▶ _Input material_
════════
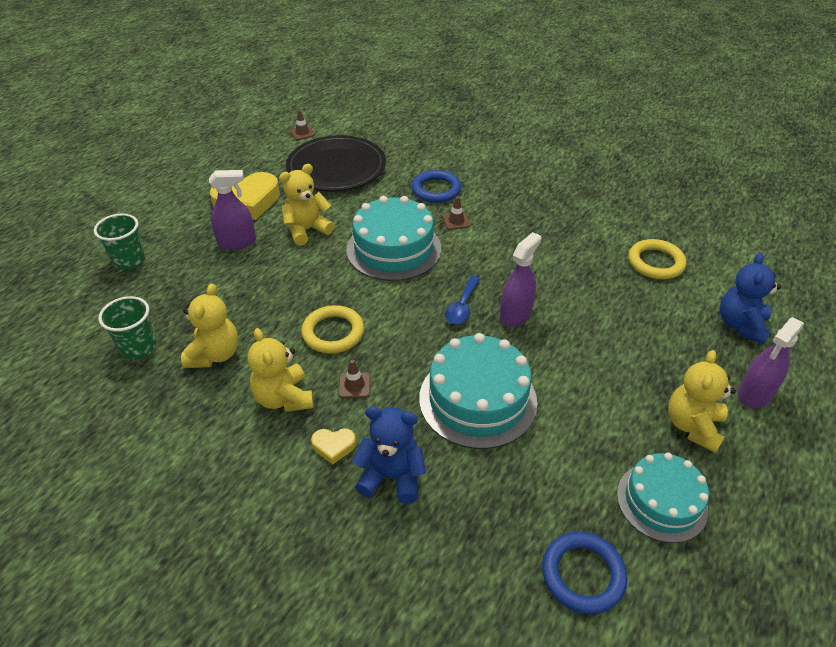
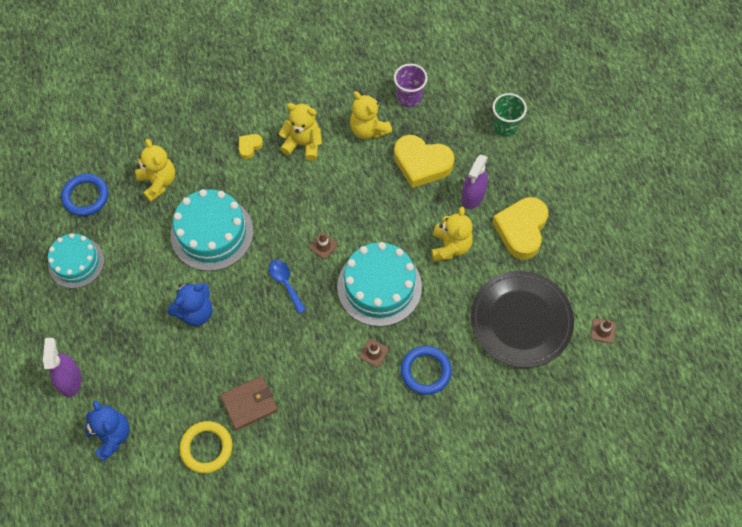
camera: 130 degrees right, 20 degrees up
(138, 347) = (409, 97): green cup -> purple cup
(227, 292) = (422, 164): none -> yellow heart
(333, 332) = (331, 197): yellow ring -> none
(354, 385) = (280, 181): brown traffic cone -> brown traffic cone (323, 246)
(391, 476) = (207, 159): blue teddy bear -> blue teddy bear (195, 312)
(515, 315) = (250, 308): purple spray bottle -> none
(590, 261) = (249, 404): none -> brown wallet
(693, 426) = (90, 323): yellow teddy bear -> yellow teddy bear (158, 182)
════════
▶ _Assigned task_
Give back the lines of the listing from the one with "(354, 385) = (280, 181): brown" through the end, both included, exactly as written and with nothing added.

▶ _Answer section_
(354, 385) = (280, 181): brown traffic cone -> brown traffic cone (323, 246)
(391, 476) = (207, 159): blue teddy bear -> blue teddy bear (195, 312)
(515, 315) = (250, 308): purple spray bottle -> none
(590, 261) = (249, 404): none -> brown wallet
(693, 426) = (90, 323): yellow teddy bear -> yellow teddy bear (158, 182)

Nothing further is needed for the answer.